== Aim of the exercise ==
Copy each line below as it stands, but skip any picture it contains.

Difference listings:
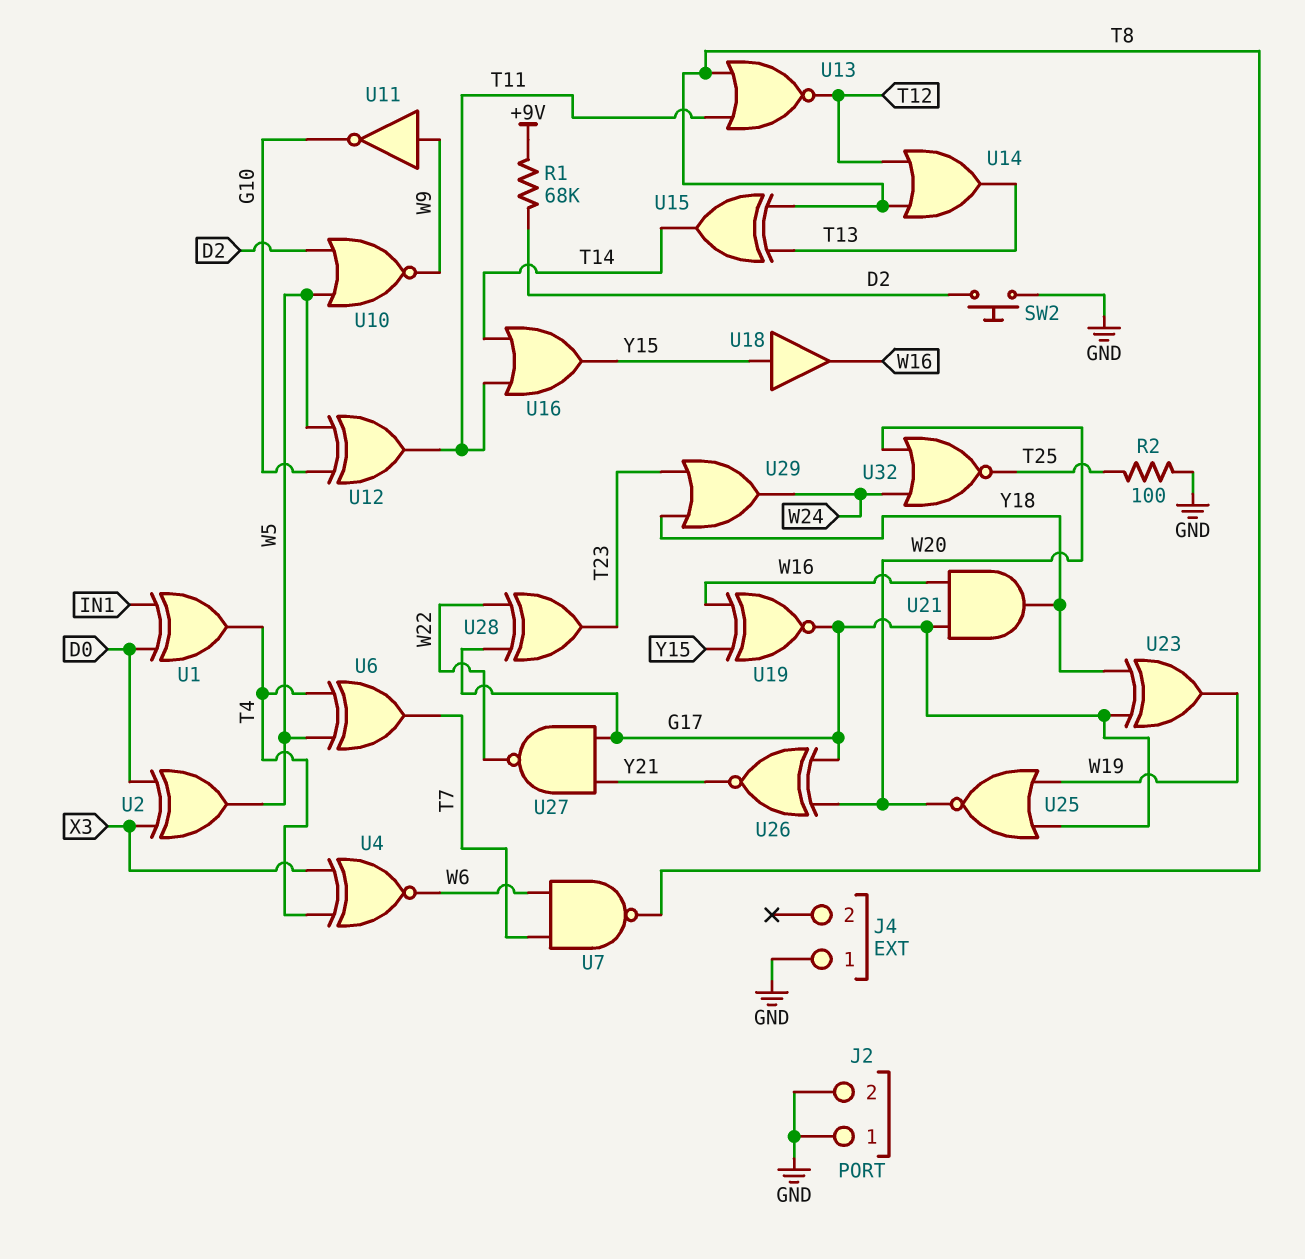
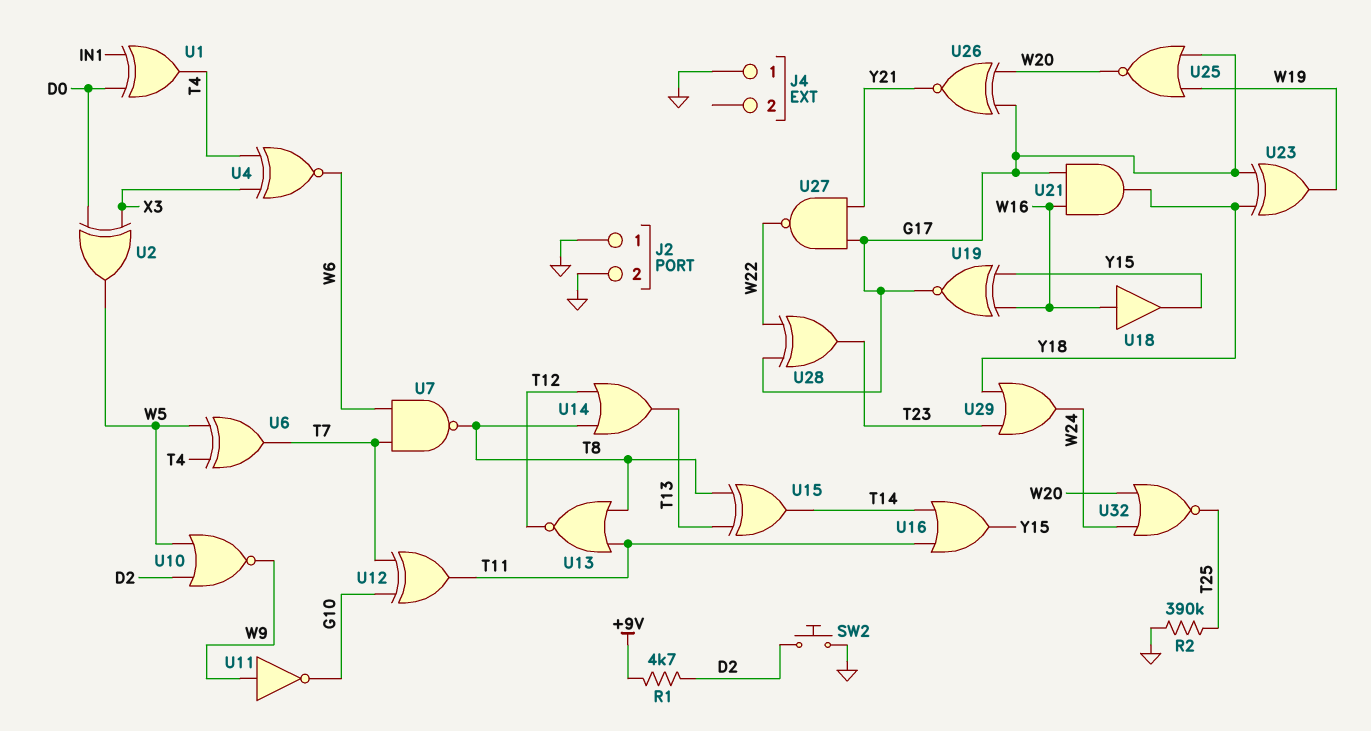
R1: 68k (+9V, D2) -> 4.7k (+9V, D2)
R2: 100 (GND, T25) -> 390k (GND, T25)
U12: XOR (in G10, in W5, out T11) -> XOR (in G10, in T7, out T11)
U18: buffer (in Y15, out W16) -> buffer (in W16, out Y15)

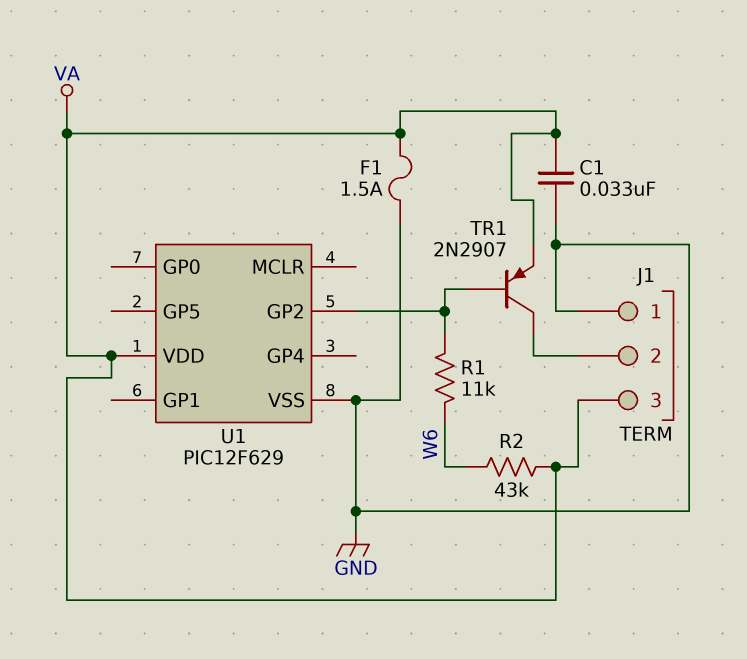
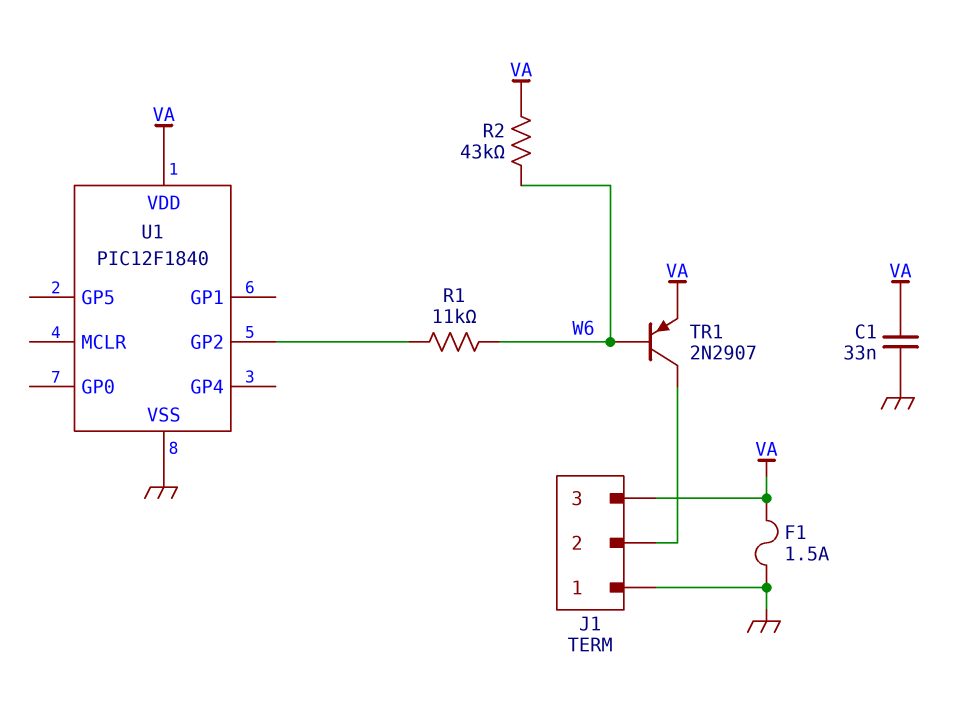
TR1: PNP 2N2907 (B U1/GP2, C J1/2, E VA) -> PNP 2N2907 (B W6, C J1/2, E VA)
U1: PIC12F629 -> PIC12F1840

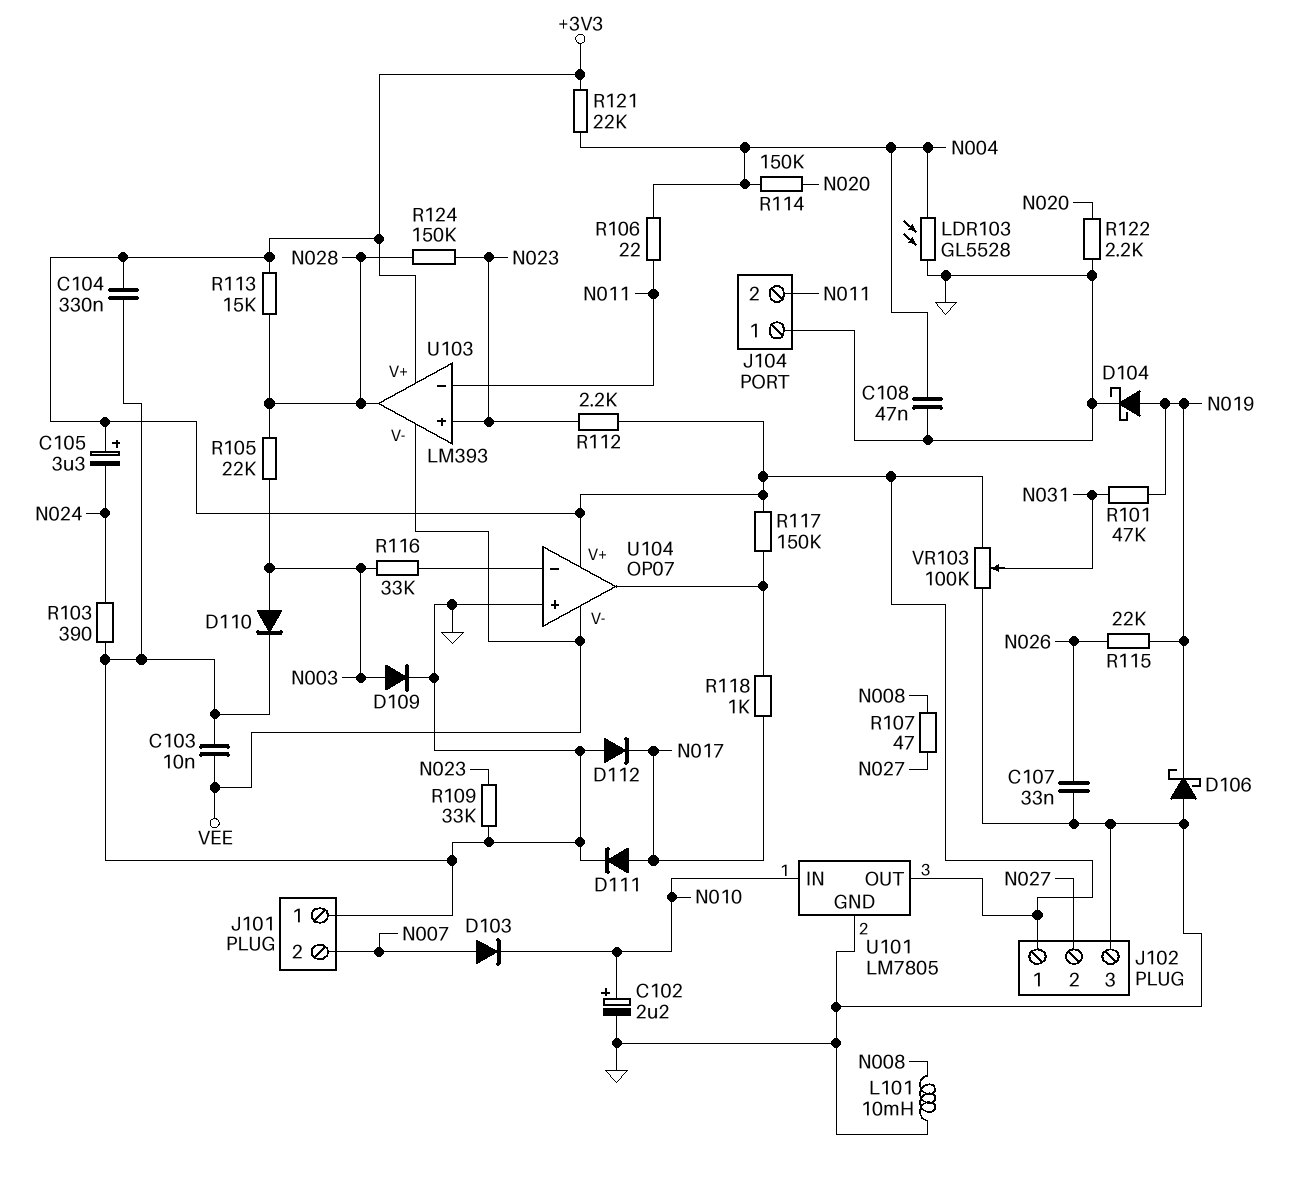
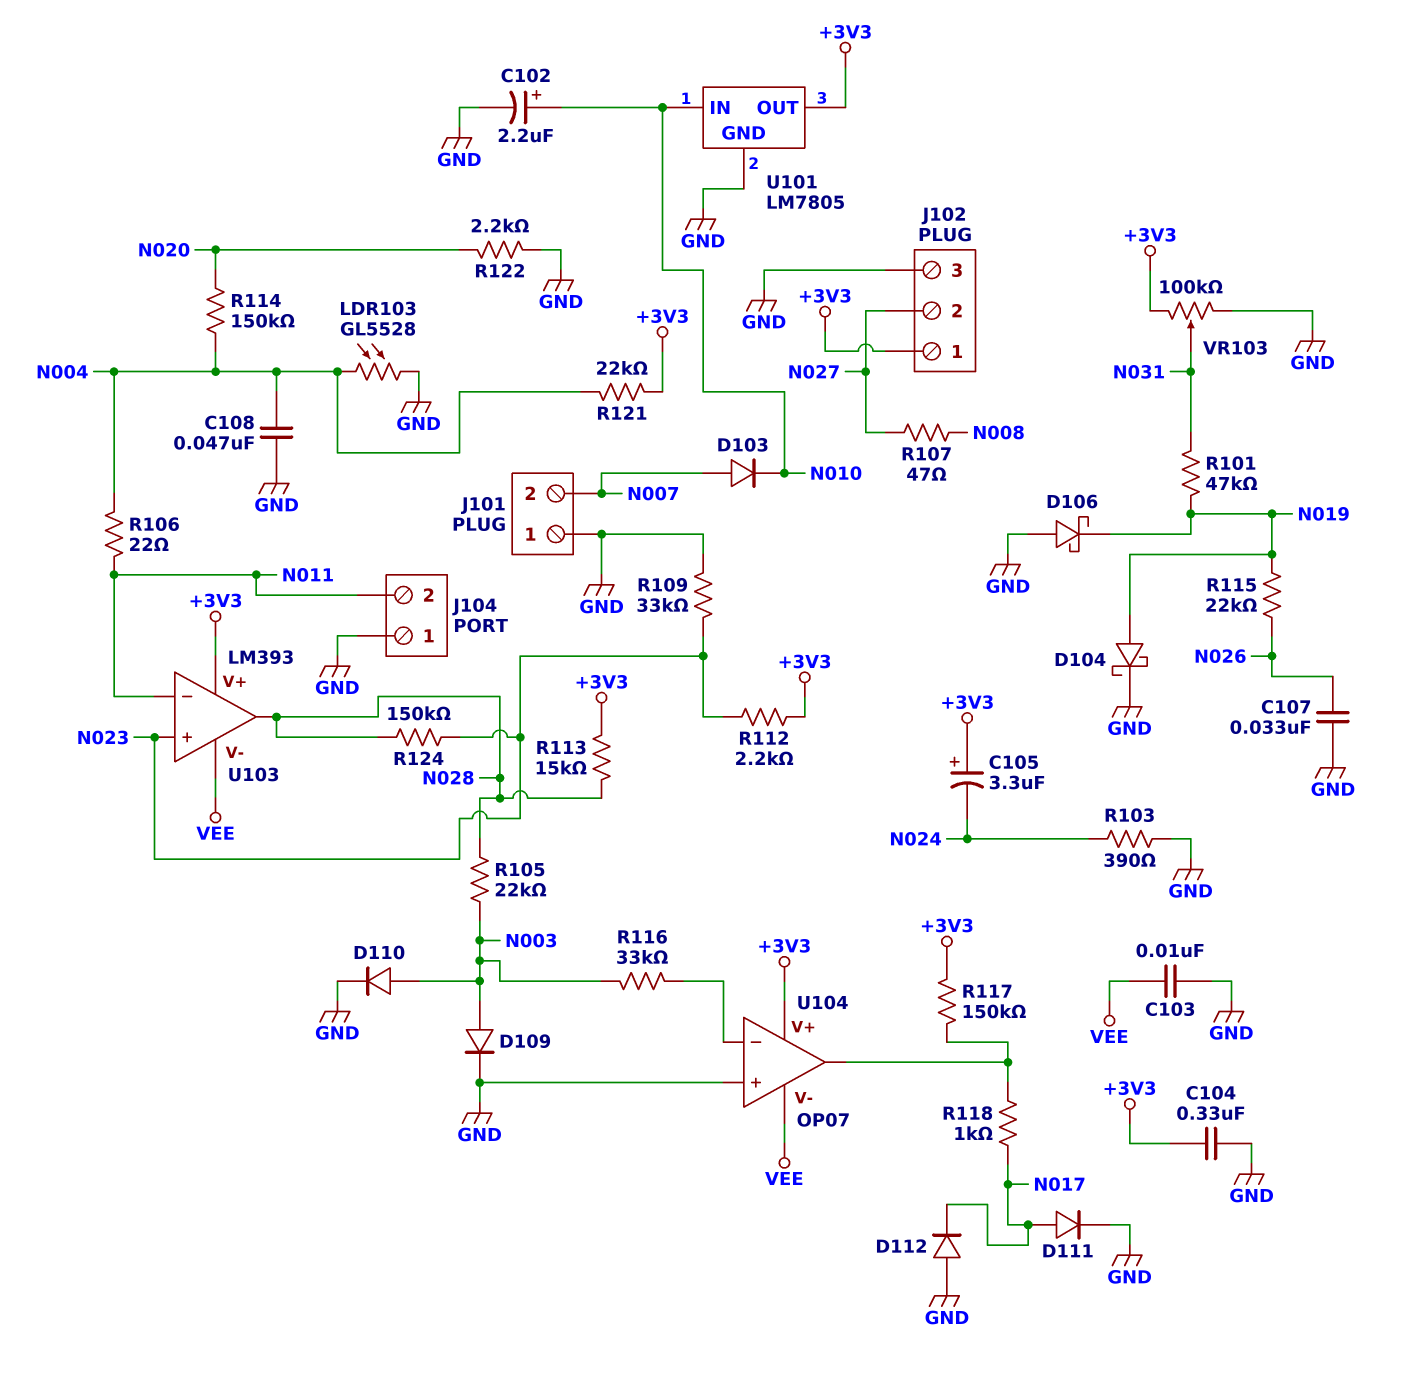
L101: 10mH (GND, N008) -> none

== Solution ==
R1: 68k (+9V, D2) -> 4.7k (+9V, D2)
R2: 100 (GND, T25) -> 390k (GND, T25)
U12: XOR (in G10, in W5, out T11) -> XOR (in G10, in T7, out T11)
U18: buffer (in Y15, out W16) -> buffer (in W16, out Y15)

TR1: PNP 2N2907 (B U1/GP2, C J1/2, E VA) -> PNP 2N2907 (B W6, C J1/2, E VA)
U1: PIC12F629 -> PIC12F1840

L101: 10mH (GND, N008) -> none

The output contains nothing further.